__Directions for this task__
The expected answer is the set of lines in the data below between the line holding "green ruler [520,366,584,433]" and the line holding "orange nut [309,136,350,175]", inclusive, written out exactly.

-------- Information given --------

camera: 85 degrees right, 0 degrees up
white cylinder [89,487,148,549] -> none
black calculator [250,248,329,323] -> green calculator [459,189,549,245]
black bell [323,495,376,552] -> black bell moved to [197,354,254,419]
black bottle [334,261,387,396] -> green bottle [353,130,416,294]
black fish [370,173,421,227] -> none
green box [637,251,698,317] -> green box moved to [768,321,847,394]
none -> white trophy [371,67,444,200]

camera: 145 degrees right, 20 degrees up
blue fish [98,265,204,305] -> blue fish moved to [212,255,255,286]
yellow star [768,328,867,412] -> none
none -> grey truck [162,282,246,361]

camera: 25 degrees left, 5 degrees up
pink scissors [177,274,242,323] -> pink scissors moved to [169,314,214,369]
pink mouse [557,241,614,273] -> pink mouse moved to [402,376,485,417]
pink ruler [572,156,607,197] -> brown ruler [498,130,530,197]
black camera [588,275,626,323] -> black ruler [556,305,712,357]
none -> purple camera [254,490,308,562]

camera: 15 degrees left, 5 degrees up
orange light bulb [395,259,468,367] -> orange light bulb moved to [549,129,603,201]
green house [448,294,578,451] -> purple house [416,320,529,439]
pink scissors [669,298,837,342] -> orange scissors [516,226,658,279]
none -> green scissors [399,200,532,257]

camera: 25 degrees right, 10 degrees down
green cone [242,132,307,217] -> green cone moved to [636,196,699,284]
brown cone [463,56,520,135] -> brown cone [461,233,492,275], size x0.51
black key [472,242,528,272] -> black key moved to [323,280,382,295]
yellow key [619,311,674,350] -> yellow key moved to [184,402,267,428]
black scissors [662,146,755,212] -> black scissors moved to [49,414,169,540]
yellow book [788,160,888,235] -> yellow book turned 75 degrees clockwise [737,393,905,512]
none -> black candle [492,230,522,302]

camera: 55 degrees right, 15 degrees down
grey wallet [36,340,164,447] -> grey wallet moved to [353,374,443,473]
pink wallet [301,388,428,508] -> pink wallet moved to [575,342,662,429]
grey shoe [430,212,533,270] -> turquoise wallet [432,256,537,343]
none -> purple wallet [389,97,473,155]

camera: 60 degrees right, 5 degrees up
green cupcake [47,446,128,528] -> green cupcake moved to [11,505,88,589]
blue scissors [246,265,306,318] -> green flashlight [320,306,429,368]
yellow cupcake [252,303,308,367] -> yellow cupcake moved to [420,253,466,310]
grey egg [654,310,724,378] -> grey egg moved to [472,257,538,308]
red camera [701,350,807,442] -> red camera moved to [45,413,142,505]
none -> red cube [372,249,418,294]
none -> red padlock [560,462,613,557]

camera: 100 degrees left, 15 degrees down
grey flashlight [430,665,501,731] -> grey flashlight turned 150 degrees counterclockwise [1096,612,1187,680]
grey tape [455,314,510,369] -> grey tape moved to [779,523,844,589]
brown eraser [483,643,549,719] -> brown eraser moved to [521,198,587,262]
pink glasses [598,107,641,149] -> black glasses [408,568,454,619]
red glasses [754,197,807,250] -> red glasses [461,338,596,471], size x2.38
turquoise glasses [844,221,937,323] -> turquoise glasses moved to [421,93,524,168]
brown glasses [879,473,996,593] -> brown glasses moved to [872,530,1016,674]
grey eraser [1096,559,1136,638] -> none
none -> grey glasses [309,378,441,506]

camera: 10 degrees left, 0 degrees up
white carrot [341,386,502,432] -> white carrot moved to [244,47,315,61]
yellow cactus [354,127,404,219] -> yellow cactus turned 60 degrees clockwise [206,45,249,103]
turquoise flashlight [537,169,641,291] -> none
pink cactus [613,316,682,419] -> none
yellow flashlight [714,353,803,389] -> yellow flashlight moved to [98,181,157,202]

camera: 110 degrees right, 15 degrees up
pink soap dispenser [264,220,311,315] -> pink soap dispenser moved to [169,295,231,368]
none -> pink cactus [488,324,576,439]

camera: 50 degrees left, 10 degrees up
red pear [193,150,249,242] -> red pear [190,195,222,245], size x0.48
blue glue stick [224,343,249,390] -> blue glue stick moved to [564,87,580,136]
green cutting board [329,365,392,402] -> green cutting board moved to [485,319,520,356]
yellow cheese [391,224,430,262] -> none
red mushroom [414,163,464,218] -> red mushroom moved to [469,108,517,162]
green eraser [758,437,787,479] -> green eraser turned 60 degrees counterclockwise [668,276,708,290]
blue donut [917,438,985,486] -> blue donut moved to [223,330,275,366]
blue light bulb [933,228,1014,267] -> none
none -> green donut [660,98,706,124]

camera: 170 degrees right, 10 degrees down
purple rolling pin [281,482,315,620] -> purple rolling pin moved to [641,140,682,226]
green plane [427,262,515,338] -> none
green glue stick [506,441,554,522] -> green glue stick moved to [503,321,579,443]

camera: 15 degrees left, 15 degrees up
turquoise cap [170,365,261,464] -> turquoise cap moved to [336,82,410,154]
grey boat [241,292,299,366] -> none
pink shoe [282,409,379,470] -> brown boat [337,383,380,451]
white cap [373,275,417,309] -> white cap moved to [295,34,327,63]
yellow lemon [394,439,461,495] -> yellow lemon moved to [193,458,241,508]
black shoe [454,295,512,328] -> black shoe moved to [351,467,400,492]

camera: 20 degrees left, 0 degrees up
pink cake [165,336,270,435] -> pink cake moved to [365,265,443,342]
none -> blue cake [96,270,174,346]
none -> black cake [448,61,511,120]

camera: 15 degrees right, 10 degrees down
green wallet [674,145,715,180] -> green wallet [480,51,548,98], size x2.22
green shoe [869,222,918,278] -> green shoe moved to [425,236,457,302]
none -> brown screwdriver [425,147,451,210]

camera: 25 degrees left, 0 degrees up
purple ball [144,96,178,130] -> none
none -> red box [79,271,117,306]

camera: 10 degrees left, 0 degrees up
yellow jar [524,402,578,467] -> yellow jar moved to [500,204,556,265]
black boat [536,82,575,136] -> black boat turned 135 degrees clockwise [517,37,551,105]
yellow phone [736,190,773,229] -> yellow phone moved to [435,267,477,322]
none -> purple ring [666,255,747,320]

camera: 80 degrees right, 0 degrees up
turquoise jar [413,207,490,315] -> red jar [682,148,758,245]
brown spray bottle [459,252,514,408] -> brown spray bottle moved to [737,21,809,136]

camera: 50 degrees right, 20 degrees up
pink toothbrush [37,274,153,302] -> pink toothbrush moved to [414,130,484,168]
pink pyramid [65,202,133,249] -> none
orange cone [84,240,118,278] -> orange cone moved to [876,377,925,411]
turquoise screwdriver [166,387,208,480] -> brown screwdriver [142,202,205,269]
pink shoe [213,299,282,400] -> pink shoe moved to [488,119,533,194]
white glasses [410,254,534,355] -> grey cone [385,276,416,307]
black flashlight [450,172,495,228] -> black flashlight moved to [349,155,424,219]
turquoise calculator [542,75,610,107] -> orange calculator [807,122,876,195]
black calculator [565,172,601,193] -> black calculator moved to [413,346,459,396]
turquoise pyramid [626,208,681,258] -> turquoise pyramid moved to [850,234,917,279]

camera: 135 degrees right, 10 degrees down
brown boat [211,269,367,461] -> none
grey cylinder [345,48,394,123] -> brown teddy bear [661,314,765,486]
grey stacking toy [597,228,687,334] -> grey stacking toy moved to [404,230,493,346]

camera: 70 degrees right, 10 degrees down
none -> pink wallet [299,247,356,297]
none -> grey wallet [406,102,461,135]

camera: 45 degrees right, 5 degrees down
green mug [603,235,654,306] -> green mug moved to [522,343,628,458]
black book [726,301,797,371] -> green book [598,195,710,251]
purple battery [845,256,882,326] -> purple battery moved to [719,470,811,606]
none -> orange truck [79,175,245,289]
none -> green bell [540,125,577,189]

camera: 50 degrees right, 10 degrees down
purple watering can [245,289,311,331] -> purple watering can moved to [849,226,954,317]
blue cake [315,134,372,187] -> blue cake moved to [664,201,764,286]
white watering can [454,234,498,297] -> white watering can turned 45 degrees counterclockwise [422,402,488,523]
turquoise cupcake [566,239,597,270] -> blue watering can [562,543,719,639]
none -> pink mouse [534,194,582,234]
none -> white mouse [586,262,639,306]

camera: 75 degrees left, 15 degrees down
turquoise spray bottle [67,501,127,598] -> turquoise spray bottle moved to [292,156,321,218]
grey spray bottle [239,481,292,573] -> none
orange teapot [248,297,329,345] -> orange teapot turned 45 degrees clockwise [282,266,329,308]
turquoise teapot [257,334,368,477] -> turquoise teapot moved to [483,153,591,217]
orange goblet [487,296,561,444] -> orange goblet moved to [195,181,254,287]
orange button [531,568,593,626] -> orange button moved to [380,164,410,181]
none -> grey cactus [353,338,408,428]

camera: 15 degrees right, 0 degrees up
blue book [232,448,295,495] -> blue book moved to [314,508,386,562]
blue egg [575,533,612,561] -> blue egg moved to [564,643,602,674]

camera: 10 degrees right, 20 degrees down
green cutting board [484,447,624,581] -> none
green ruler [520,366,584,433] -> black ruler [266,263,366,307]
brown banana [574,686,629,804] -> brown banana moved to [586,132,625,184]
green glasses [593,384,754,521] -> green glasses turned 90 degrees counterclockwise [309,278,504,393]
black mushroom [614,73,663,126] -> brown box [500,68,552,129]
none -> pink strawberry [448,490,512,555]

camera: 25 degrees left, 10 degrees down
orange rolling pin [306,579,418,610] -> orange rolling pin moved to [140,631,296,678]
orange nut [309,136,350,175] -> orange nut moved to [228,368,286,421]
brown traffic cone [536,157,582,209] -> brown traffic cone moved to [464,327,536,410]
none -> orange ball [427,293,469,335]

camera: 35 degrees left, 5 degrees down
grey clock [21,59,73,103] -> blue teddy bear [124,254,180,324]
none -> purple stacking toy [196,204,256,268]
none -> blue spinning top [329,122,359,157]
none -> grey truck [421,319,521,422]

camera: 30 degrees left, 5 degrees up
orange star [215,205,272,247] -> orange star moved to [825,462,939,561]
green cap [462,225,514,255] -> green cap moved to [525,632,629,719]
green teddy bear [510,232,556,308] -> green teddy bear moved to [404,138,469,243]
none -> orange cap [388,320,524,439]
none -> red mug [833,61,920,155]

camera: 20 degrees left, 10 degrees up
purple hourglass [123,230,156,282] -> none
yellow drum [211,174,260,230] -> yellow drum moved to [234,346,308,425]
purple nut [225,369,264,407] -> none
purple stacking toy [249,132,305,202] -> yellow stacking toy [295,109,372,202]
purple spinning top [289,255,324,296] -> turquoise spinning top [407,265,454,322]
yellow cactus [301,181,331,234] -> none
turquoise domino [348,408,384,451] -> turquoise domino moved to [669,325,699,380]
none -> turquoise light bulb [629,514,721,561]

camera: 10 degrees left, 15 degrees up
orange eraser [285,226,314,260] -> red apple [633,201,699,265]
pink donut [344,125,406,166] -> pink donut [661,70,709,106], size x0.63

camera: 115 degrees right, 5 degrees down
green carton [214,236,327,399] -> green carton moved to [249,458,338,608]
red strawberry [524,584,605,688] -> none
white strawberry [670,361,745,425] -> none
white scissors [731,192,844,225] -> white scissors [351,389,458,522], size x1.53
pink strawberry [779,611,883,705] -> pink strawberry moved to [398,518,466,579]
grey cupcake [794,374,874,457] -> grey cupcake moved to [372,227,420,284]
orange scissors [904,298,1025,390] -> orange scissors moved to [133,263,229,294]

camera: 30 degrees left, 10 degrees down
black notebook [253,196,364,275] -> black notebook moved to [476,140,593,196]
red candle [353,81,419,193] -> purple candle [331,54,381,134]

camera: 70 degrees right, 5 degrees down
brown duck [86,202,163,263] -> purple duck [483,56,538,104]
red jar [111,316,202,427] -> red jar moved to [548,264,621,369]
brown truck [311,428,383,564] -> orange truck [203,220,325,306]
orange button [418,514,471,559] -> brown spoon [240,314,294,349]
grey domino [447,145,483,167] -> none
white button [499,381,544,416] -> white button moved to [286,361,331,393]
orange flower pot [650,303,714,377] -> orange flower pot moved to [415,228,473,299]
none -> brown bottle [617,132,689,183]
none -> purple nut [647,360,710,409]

--------

__Written reply__
green ruler [520,366,584,433] -> black ruler [266,263,366,307]
brown banana [574,686,629,804] -> brown banana moved to [586,132,625,184]
green glasses [593,384,754,521] -> green glasses turned 90 degrees counterclockwise [309,278,504,393]
black mushroom [614,73,663,126] -> brown box [500,68,552,129]
none -> pink strawberry [448,490,512,555]

camera: 25 degrees left, 10 degrees down
orange rolling pin [306,579,418,610] -> orange rolling pin moved to [140,631,296,678]
orange nut [309,136,350,175] -> orange nut moved to [228,368,286,421]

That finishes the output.